**Provided material:**
☆ ☆ ☆ ☆ ☆

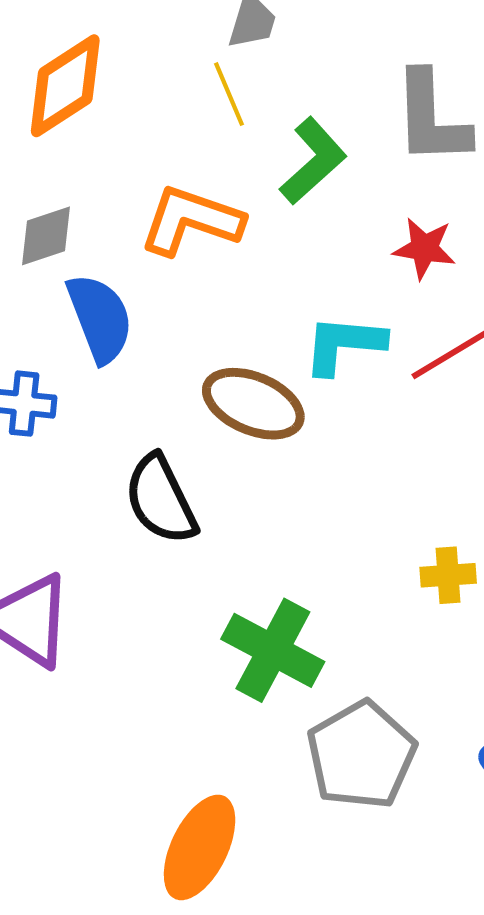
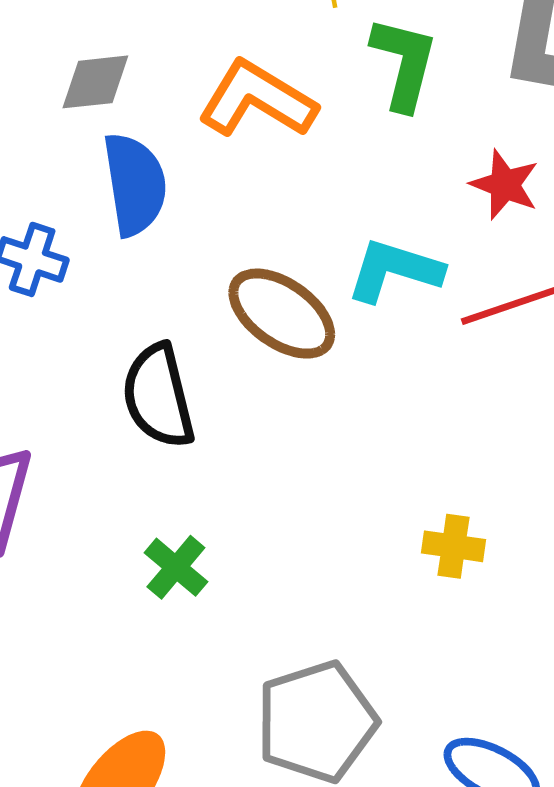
green L-shape: (313, 161) -> (404, 63), turned -46
green cross: (273, 650) -> (176, 567), moved, size x0.6

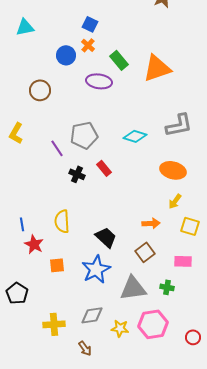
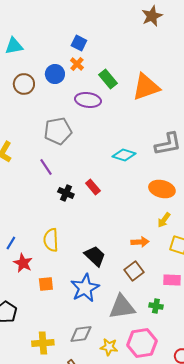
brown circle: (40, 90) -> (24, 84), moved
gray pentagon: (84, 135) -> (58, 131), moved
blue line: (22, 224) -> (11, 243), turned 40

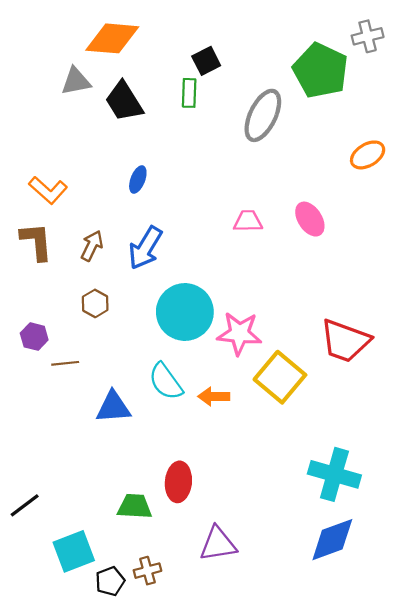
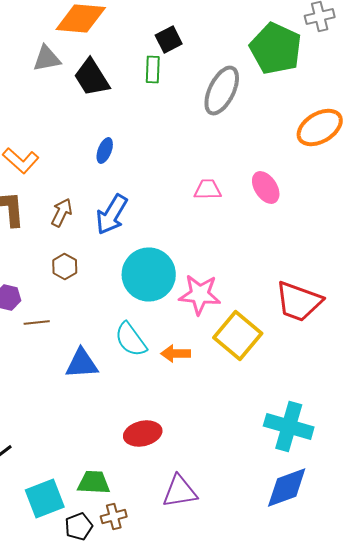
orange ellipse: (368, 155) -> (320, 128), size x1.4
red ellipse: (178, 482) -> (143, 434), turned 72
green trapezoid: (135, 506) -> (94, 482), moved

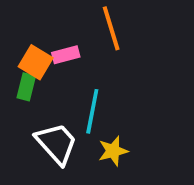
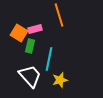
green rectangle: (26, 87) -> (30, 46), moved

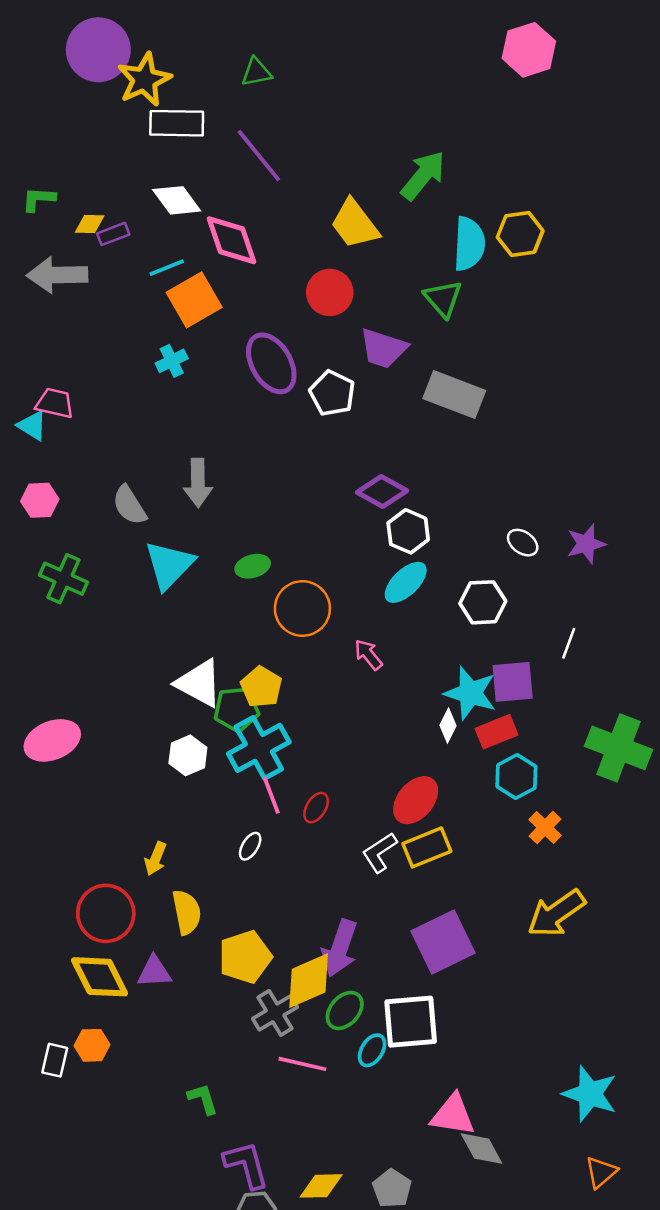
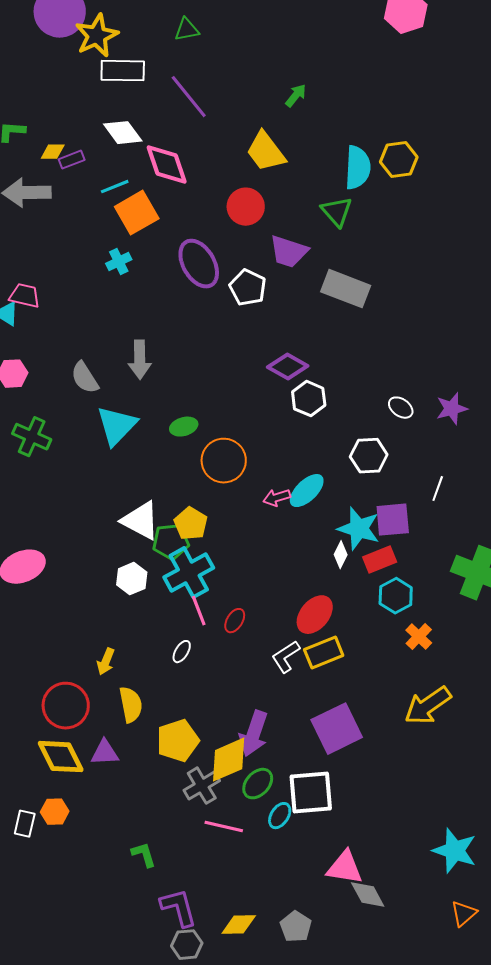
green arrow: (423, 175) -> (296, 96), moved, size x0.6
cyan ellipse: (406, 582) -> (307, 491), moved
pink arrow: (368, 655) -> (277, 498), turned -68

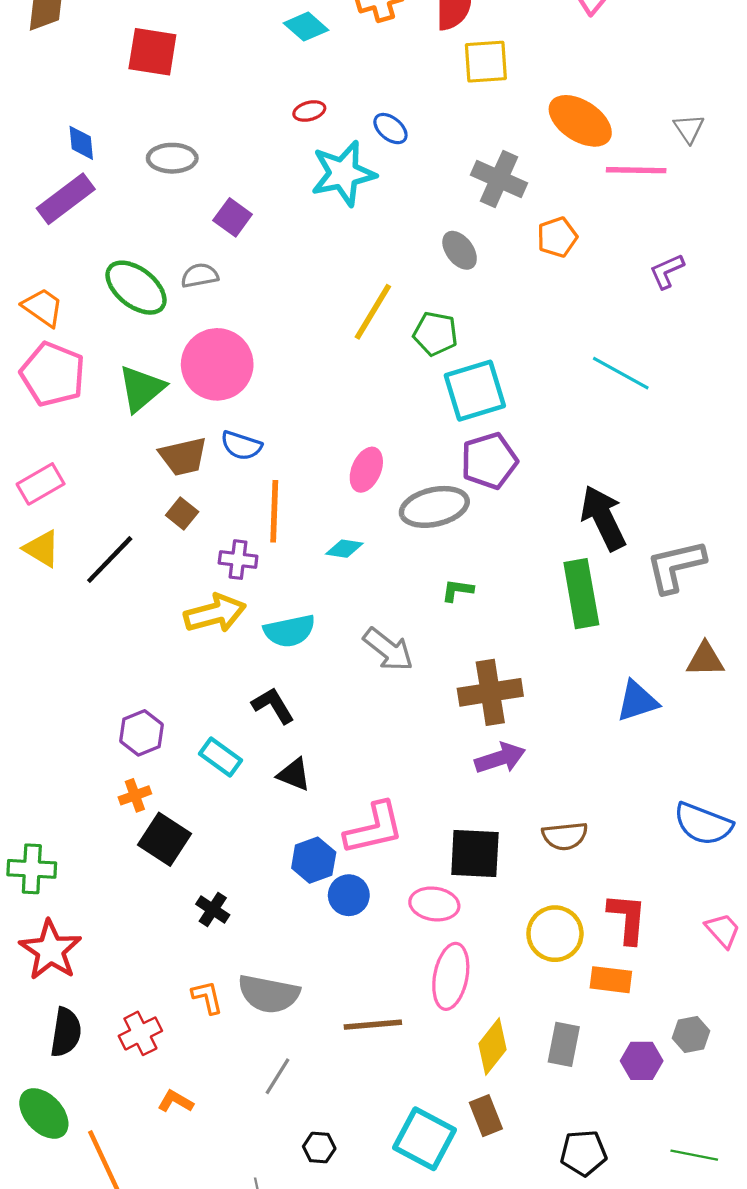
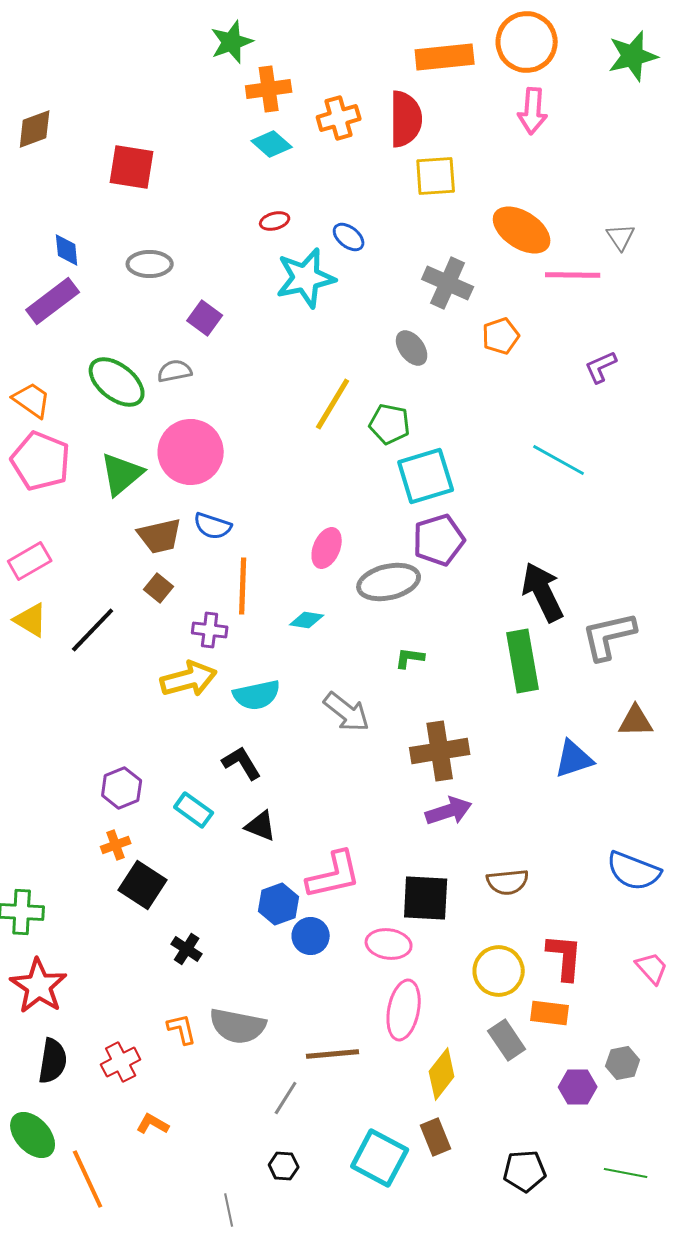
gray rectangle: (564, 1044) -> (507, 1040), moved, turned -45
gray line: (277, 1076) -> (286, 1098), moved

☆ ☆ ☆ ☆ ☆

**What you have to do:**
Print the records again exactly, pictures excluded.

**Written solution:**
green L-shape: (313, 161) -> (404, 63), turned -46
green cross: (273, 650) -> (176, 567), moved, size x0.6

brown circle: (40, 90) -> (24, 84), moved
gray pentagon: (84, 135) -> (58, 131), moved
blue line: (22, 224) -> (11, 243), turned 40

orange ellipse: (368, 155) -> (320, 128), size x1.4
red ellipse: (178, 482) -> (143, 434), turned 72
green trapezoid: (135, 506) -> (94, 482), moved

green rectangle: (26, 87) -> (30, 46), moved

green arrow: (423, 175) -> (296, 96), moved, size x0.6
cyan ellipse: (406, 582) -> (307, 491), moved
pink arrow: (368, 655) -> (277, 498), turned -68

gray rectangle: (564, 1044) -> (507, 1040), moved, turned -45
gray line: (277, 1076) -> (286, 1098), moved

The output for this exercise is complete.